What to return is the tail of the data, from the line that contains "(547, 350) = (353, 272): none -> pink star" down to the last line, copied exactly.

### DATA LISTING
■ ■ ■ ■ ■ ■ ■

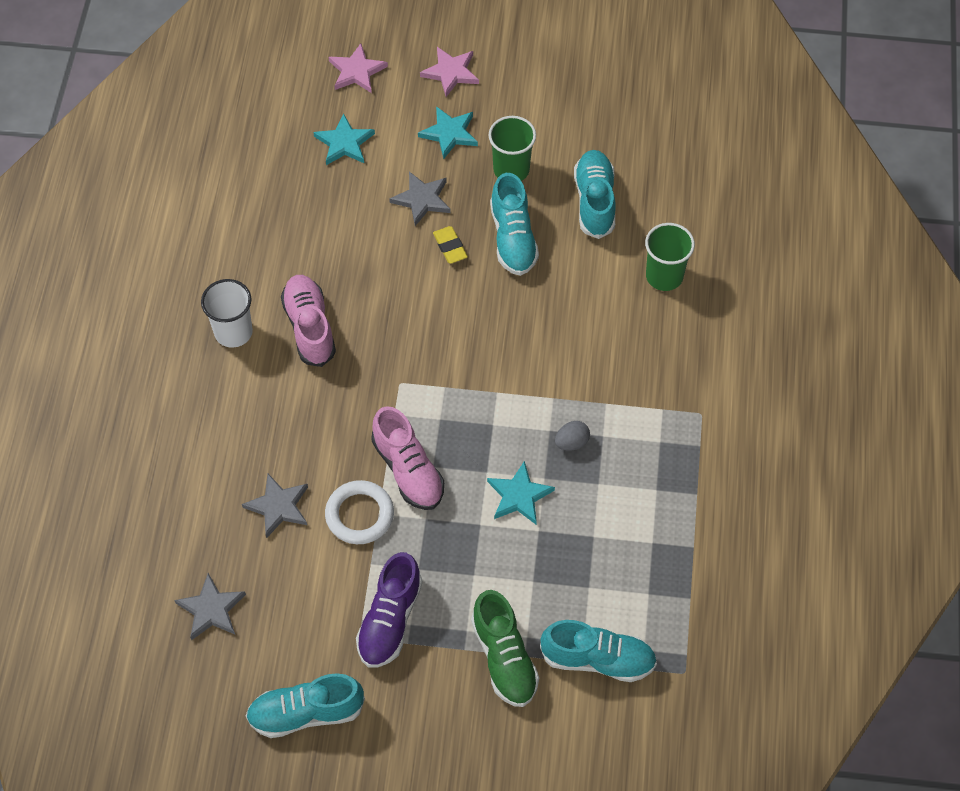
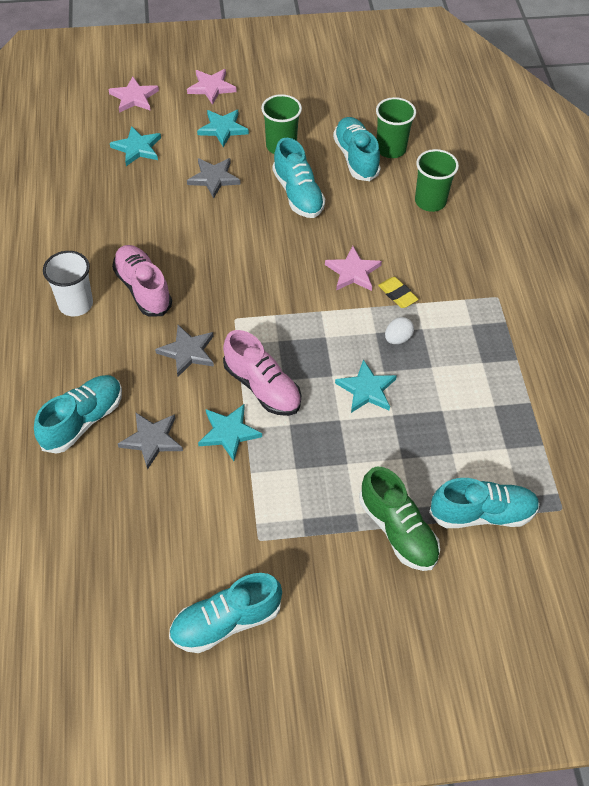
camera: 15 degrees left, 5 degrees down
(211, 609) = (110, 544): grey star -> grey star (187, 352)
(212, 470) = (83, 421): none -> turquoise shoe
(359, 515) = (229, 432): white ring -> turquoise star
(390, 620) = (282, 519): purple shoe -> none
(450, 247) = (247, 209): yellow eraser -> yellow eraser (397, 295)
(547, 350) = (353, 272): none -> pink star
(571, 442) = (397, 338): grey egg -> white egg
(640, 196) = (391, 149): none -> green cup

■ ■ ■ ■ ■ ■ ■

### EXERCISE SOLUTION
(547, 350) = (353, 272): none -> pink star
(571, 442) = (397, 338): grey egg -> white egg
(640, 196) = (391, 149): none -> green cup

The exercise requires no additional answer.